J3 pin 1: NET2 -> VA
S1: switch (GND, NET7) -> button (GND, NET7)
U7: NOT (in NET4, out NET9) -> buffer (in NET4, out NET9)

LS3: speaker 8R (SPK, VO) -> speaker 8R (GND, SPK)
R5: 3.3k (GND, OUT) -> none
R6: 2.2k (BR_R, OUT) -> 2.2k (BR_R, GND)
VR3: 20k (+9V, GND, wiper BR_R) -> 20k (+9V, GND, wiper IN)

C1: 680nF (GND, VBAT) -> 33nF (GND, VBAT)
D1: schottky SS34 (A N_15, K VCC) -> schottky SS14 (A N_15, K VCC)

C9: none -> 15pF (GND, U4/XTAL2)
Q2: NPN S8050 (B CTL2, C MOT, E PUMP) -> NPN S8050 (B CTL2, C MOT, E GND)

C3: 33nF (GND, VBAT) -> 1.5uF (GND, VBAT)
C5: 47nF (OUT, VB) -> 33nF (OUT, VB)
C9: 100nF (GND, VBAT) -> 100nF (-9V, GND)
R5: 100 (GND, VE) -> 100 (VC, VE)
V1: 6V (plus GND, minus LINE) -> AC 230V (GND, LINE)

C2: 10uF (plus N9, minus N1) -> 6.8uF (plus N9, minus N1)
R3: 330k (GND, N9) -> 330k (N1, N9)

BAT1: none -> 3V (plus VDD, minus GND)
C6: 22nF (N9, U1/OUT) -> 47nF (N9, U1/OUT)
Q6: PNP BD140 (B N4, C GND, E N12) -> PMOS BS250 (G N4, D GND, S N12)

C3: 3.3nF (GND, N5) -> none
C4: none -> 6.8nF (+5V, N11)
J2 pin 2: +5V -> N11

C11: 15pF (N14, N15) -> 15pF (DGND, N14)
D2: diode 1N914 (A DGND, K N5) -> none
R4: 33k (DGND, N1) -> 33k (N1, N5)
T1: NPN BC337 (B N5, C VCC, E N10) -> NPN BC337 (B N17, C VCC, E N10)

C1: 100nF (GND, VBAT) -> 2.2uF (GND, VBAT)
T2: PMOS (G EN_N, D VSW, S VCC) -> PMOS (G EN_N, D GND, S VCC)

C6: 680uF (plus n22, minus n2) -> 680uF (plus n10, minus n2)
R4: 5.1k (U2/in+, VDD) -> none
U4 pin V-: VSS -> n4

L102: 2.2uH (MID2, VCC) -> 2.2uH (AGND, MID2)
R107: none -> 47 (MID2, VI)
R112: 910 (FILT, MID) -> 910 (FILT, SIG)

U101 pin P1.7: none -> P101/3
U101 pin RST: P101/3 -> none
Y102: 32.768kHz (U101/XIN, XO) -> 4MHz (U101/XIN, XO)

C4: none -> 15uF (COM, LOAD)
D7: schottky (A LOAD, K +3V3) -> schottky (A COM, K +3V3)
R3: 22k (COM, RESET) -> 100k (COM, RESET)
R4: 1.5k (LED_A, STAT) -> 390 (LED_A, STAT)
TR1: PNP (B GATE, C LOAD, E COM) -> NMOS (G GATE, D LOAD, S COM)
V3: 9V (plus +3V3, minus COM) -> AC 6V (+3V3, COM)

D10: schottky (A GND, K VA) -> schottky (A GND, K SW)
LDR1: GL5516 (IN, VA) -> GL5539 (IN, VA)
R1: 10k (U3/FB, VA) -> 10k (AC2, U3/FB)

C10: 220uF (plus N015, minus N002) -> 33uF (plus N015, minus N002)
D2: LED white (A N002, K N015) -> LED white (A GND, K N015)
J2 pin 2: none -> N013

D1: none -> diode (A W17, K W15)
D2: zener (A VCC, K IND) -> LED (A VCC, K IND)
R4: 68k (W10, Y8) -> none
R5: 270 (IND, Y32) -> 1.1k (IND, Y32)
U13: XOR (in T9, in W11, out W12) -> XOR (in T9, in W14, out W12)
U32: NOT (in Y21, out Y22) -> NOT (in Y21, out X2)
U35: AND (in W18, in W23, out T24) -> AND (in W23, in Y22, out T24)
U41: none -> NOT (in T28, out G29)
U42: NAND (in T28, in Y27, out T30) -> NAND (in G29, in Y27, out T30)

= = = = =

• _Task to carry out_: The lines running from the start of the data through the one that contains "Q2: NPN S8050" should be reproduced exactly, and only those.

• _Solution for this exercise_:
J3 pin 1: NET2 -> VA
S1: switch (GND, NET7) -> button (GND, NET7)
U7: NOT (in NET4, out NET9) -> buffer (in NET4, out NET9)

LS3: speaker 8R (SPK, VO) -> speaker 8R (GND, SPK)
R5: 3.3k (GND, OUT) -> none
R6: 2.2k (BR_R, OUT) -> 2.2k (BR_R, GND)
VR3: 20k (+9V, GND, wiper BR_R) -> 20k (+9V, GND, wiper IN)

C1: 680nF (GND, VBAT) -> 33nF (GND, VBAT)
D1: schottky SS34 (A N_15, K VCC) -> schottky SS14 (A N_15, K VCC)

C9: none -> 15pF (GND, U4/XTAL2)
Q2: NPN S8050 (B CTL2, C MOT, E PUMP) -> NPN S8050 (B CTL2, C MOT, E GND)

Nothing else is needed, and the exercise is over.